Work instructions: Identify, in the records below, every line where the string "bottle" appears, and copy each such line.

Data section:

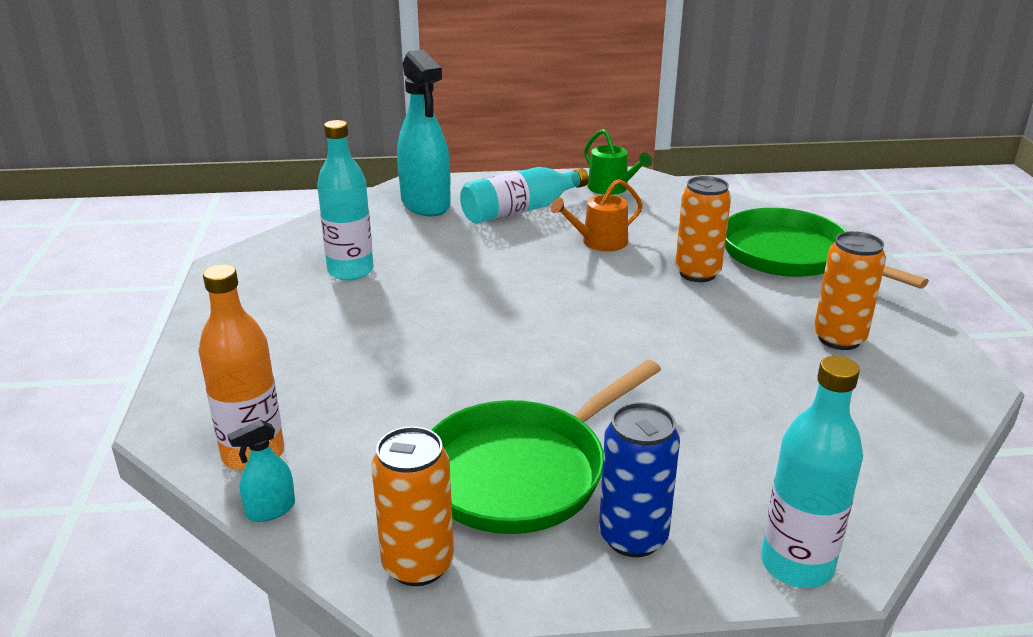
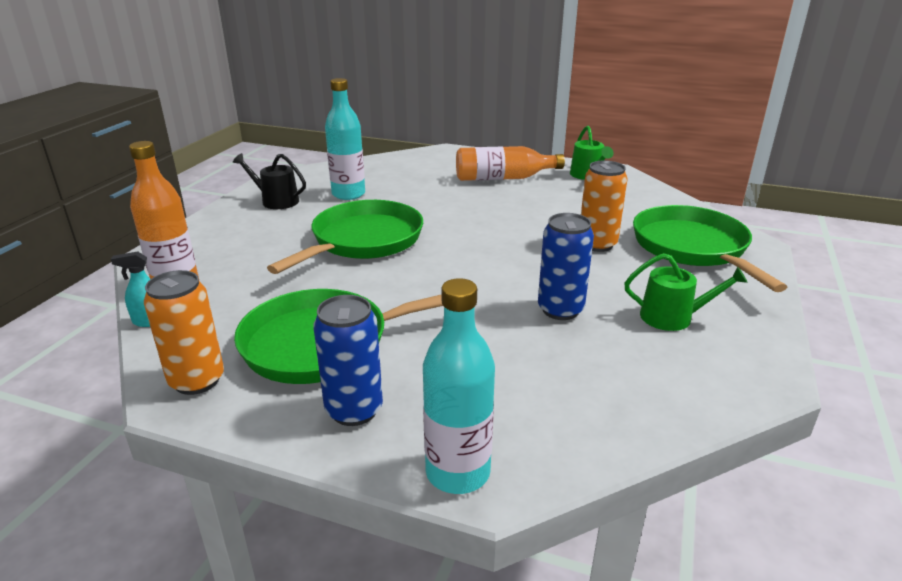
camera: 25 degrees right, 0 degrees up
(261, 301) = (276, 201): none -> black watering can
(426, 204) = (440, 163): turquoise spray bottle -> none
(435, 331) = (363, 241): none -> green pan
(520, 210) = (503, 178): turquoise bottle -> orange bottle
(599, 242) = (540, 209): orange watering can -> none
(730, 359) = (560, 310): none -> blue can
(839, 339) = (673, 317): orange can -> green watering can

Your solution:
(426, 204) = (440, 163): turquoise spray bottle -> none
(520, 210) = (503, 178): turquoise bottle -> orange bottle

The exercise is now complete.